■ **Work task**: Without carrying over a single picture, write out the records below exactly.

■ **Provided data**:
· · · · ·
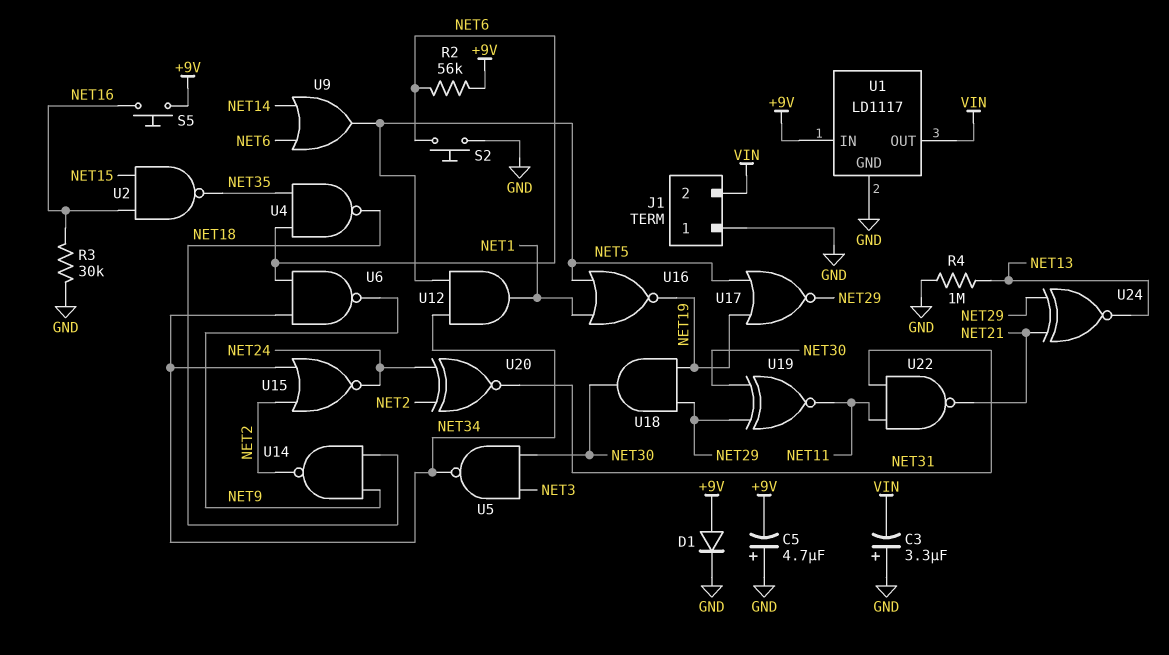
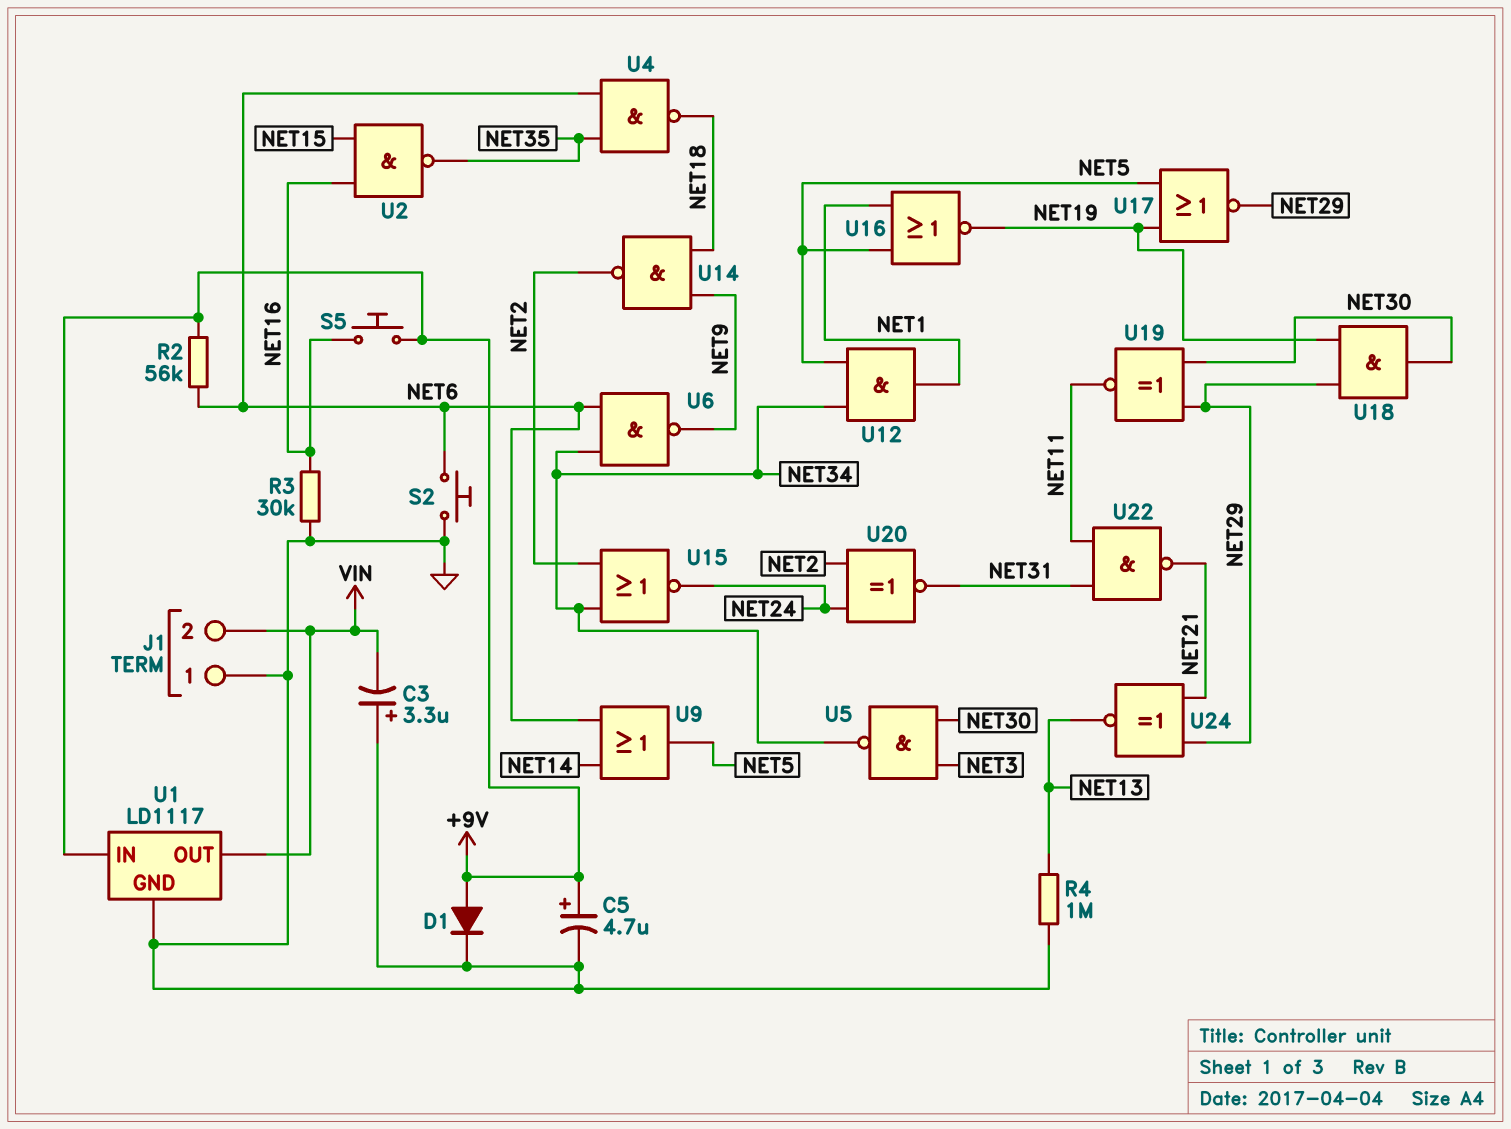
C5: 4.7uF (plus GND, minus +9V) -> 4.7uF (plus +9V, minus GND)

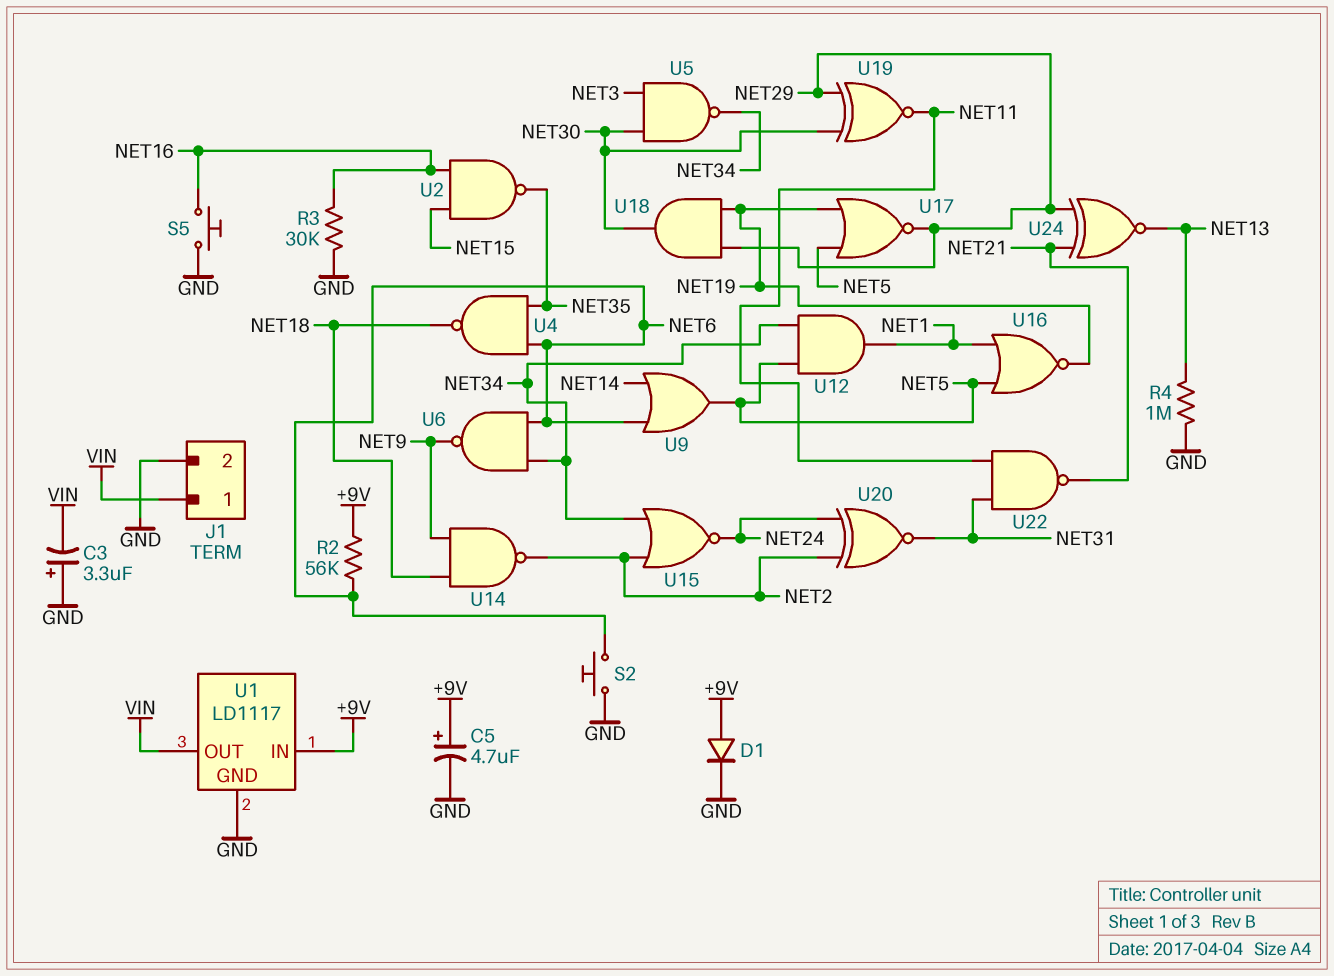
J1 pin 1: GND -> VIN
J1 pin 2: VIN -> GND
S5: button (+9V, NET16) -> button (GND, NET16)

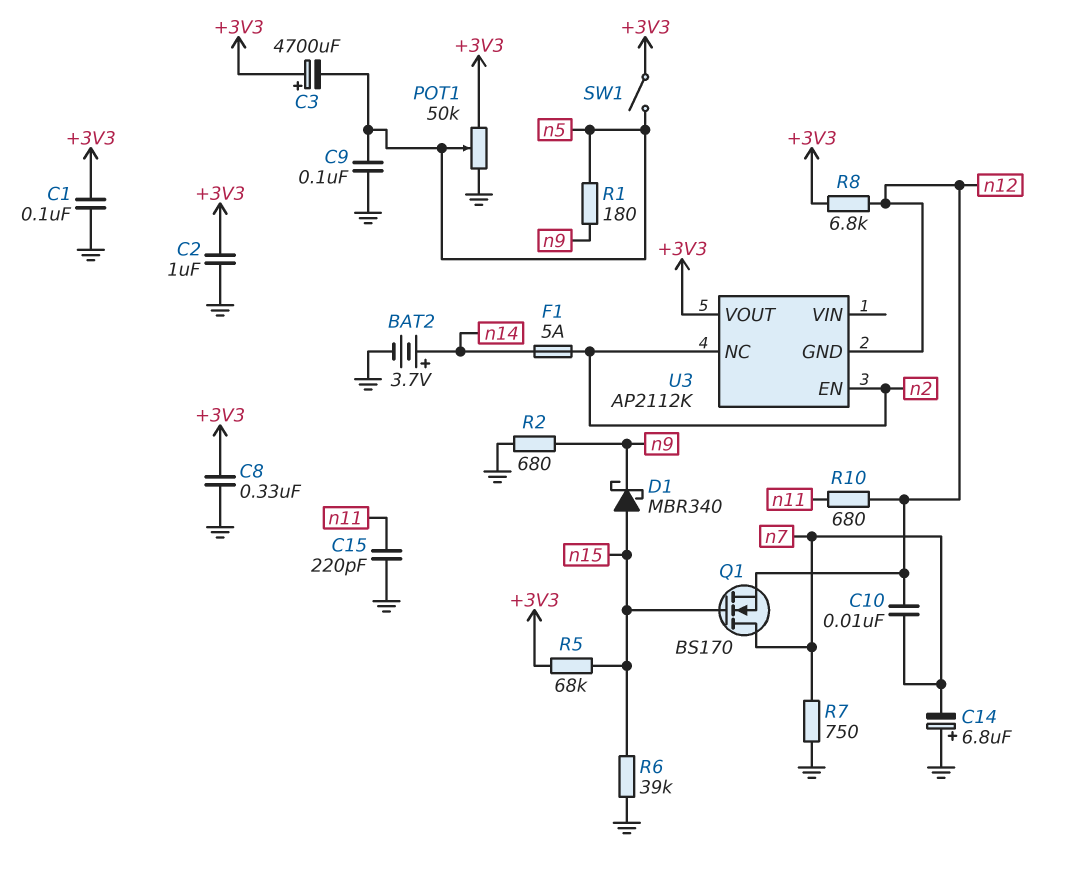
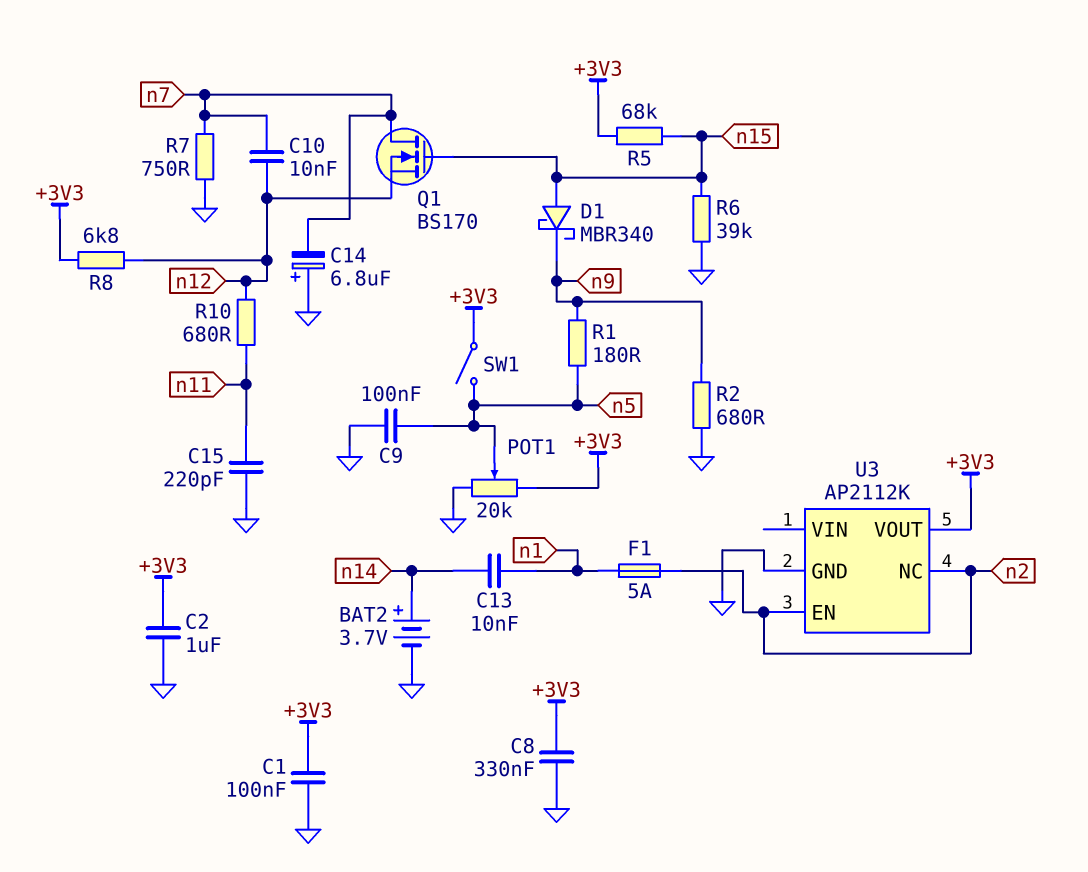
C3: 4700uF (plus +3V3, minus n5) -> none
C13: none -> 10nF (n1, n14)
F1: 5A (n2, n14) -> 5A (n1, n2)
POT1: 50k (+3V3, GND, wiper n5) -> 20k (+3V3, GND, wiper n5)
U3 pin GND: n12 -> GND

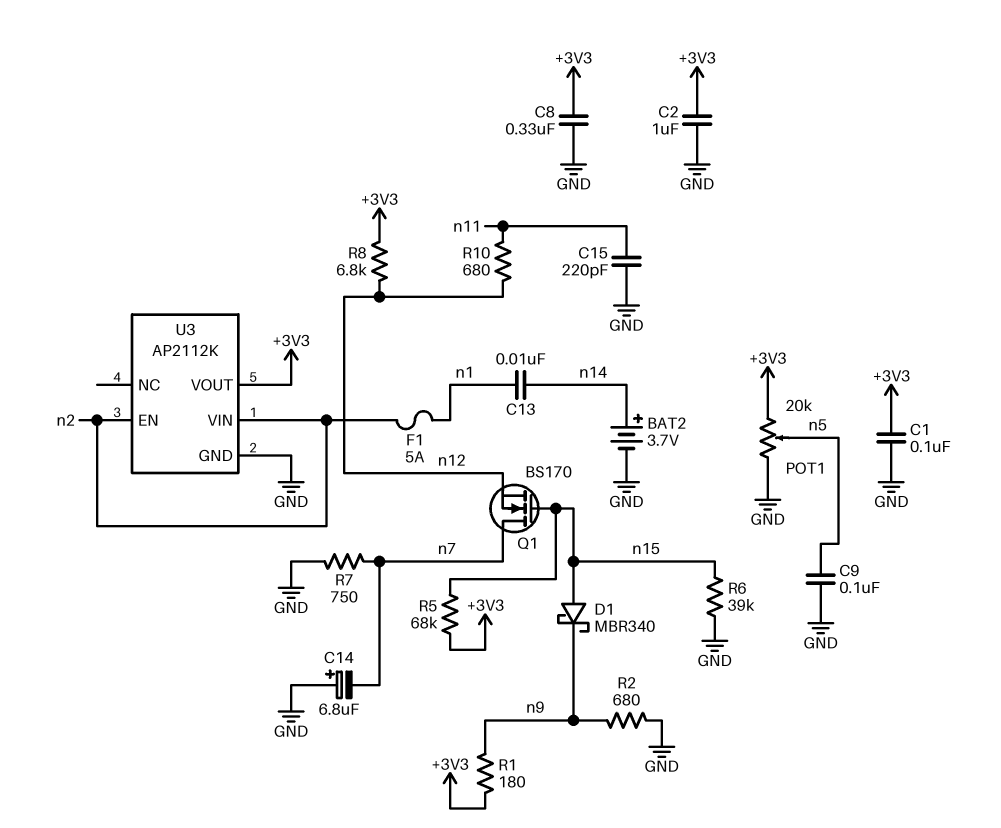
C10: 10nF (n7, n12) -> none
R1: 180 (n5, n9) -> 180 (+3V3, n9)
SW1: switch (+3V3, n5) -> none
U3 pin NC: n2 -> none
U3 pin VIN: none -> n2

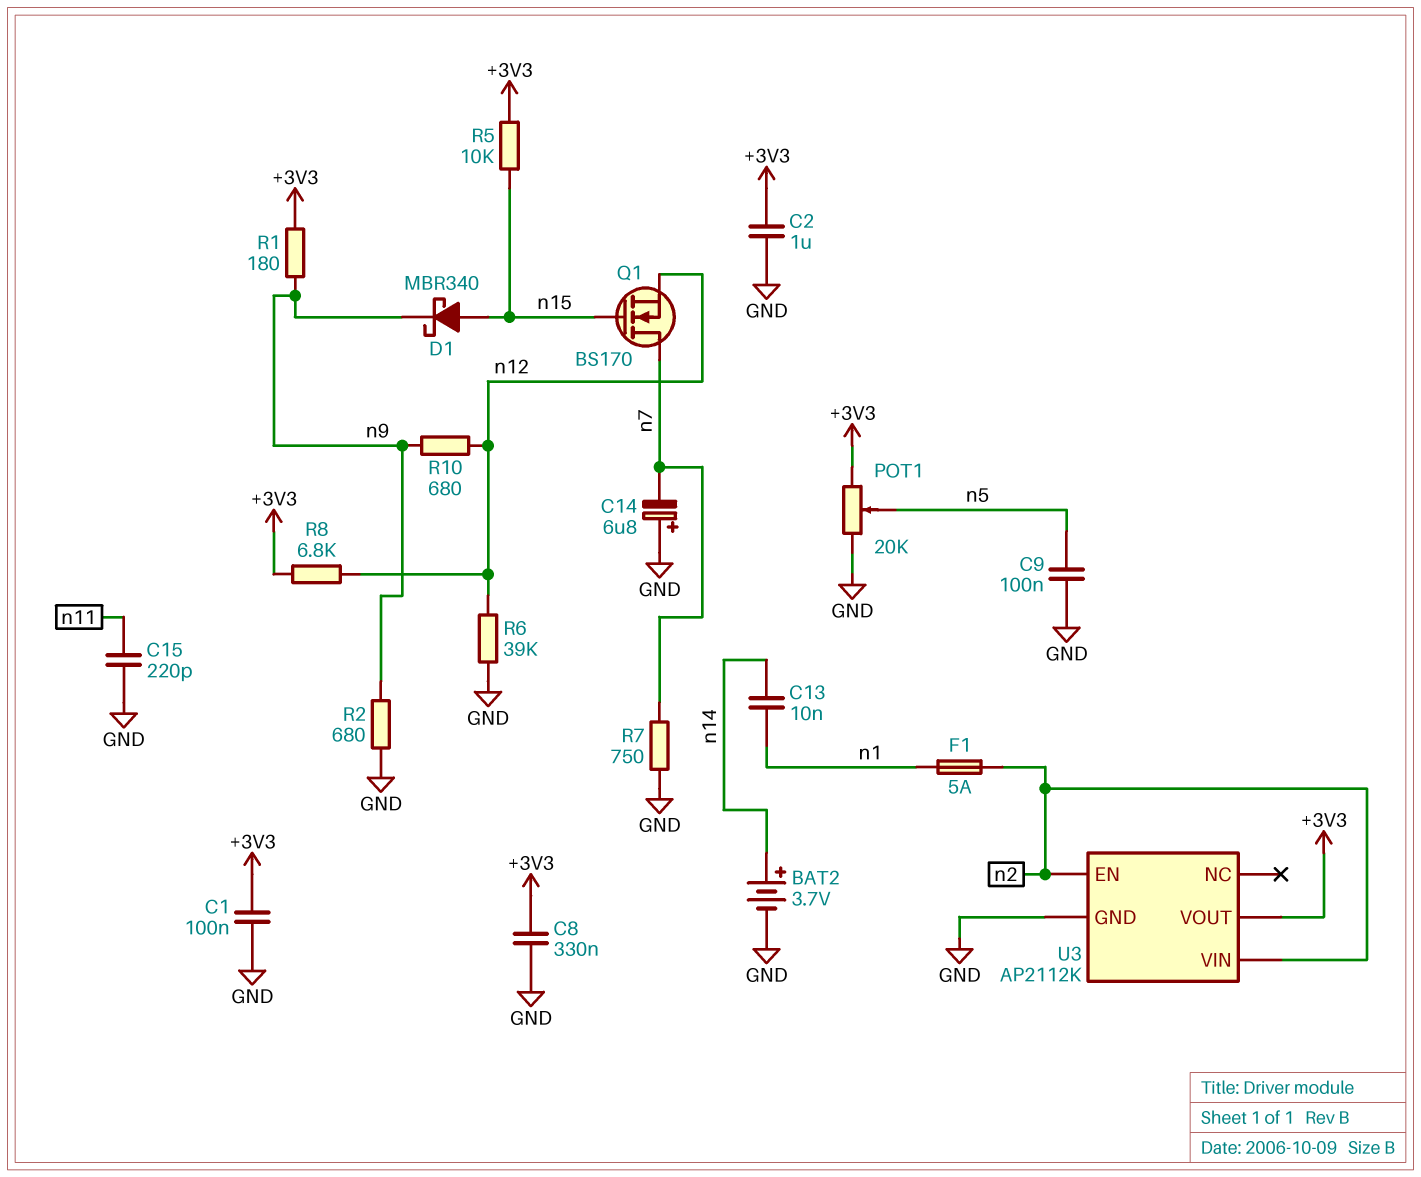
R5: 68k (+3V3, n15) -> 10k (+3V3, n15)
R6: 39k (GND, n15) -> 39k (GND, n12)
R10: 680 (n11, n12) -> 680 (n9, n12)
· · · · ·
■ **Written answer**:
C5: 4.7uF (plus GND, minus +9V) -> 4.7uF (plus +9V, minus GND)

J1 pin 1: GND -> VIN
J1 pin 2: VIN -> GND
S5: button (+9V, NET16) -> button (GND, NET16)

C3: 4700uF (plus +3V3, minus n5) -> none
C13: none -> 10nF (n1, n14)
F1: 5A (n2, n14) -> 5A (n1, n2)
POT1: 50k (+3V3, GND, wiper n5) -> 20k (+3V3, GND, wiper n5)
U3 pin GND: n12 -> GND

C10: 10nF (n7, n12) -> none
R1: 180 (n5, n9) -> 180 (+3V3, n9)
SW1: switch (+3V3, n5) -> none
U3 pin NC: n2 -> none
U3 pin VIN: none -> n2

R5: 68k (+3V3, n15) -> 10k (+3V3, n15)
R6: 39k (GND, n15) -> 39k (GND, n12)
R10: 680 (n11, n12) -> 680 (n9, n12)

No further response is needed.